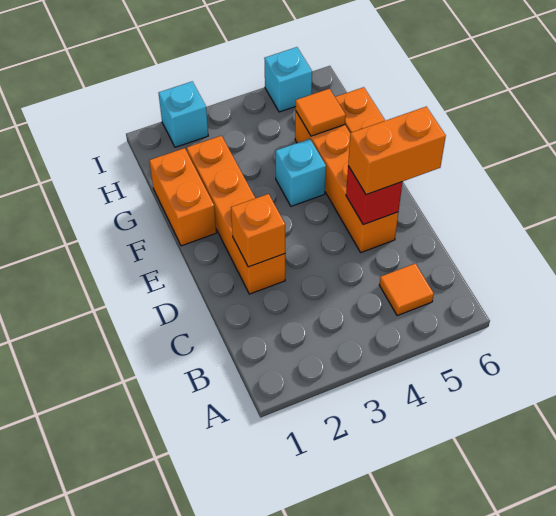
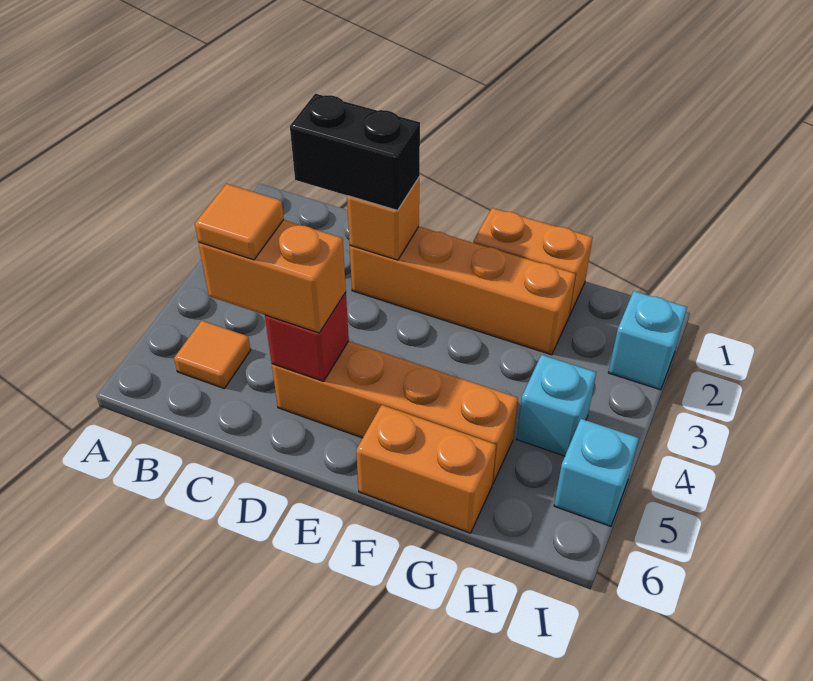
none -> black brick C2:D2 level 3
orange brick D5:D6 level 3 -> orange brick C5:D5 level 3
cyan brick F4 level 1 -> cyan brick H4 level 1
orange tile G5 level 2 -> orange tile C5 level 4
-------------------------
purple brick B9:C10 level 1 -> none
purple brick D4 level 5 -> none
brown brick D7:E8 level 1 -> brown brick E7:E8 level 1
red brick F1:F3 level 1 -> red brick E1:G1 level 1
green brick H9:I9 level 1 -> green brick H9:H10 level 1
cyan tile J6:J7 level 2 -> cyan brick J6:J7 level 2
-------------------------
* **WHAT TO WORK ON**: Repeat exactly the lines above from the one with "purple brick D4 level 5 -> none" up to and including the one with "cyan tile J6:J7". No other line belongs in the reply.

* **ANSWER**:
purple brick D4 level 5 -> none
brown brick D7:E8 level 1 -> brown brick E7:E8 level 1
red brick F1:F3 level 1 -> red brick E1:G1 level 1
green brick H9:I9 level 1 -> green brick H9:H10 level 1
cyan tile J6:J7 level 2 -> cyan brick J6:J7 level 2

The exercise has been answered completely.